Nothing but the lines from the one containing "red brick H5:I6" through the last line of the records belongs in the answer, copied exactly and with the pictures left out.

+===+

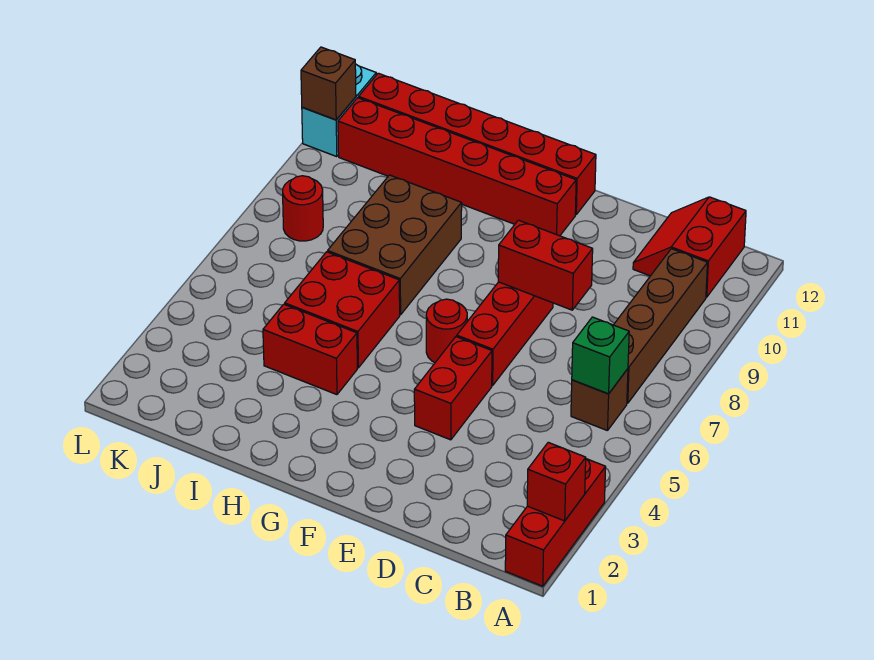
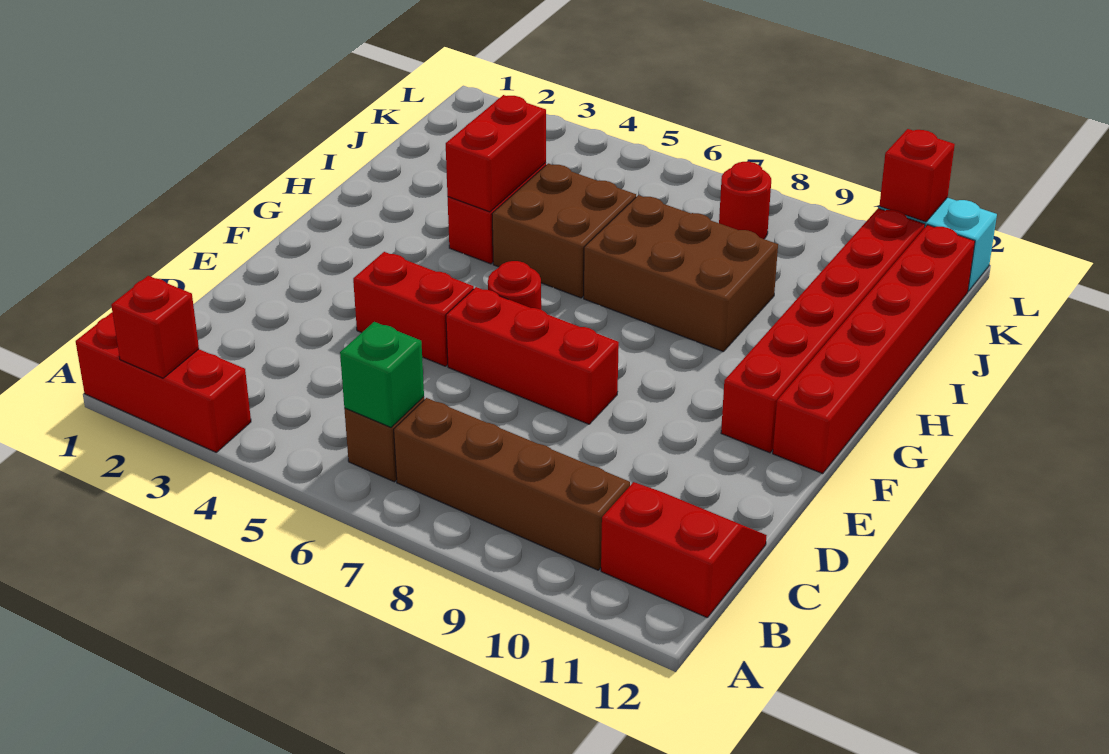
red brick D8:E8 level 2 -> red brick H4:I4 level 2
red brick H5:I6 level 1 -> brown brick H5:I6 level 1
brown brick L11 level 2 -> red brick L11 level 2

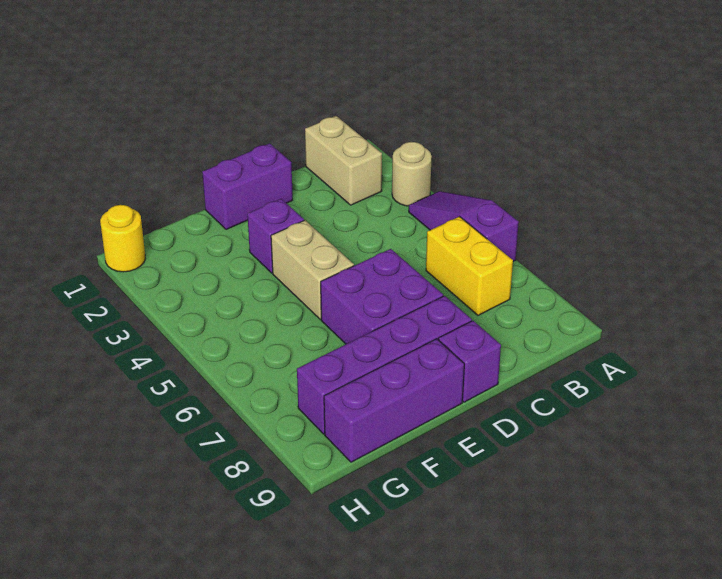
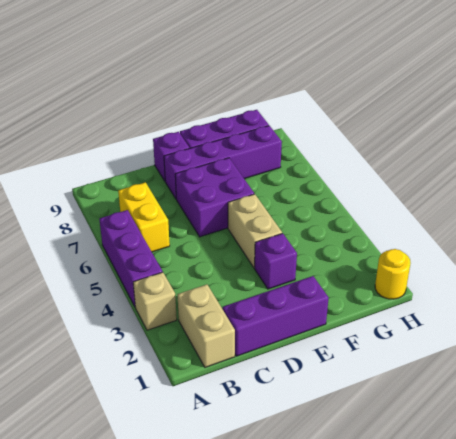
tan round brick A3 level 1 -> tan brick A3 level 1
purple slope A4:A6 level 1 top 6 -> purple brick A4:A6 level 1
purple brick D1:E1 level 1 -> purple brick C1:E1 level 1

+===+

*Answer to the exercise*
red brick H5:I6 level 1 -> brown brick H5:I6 level 1
brown brick L11 level 2 -> red brick L11 level 2

tan round brick A3 level 1 -> tan brick A3 level 1
purple slope A4:A6 level 1 top 6 -> purple brick A4:A6 level 1
purple brick D1:E1 level 1 -> purple brick C1:E1 level 1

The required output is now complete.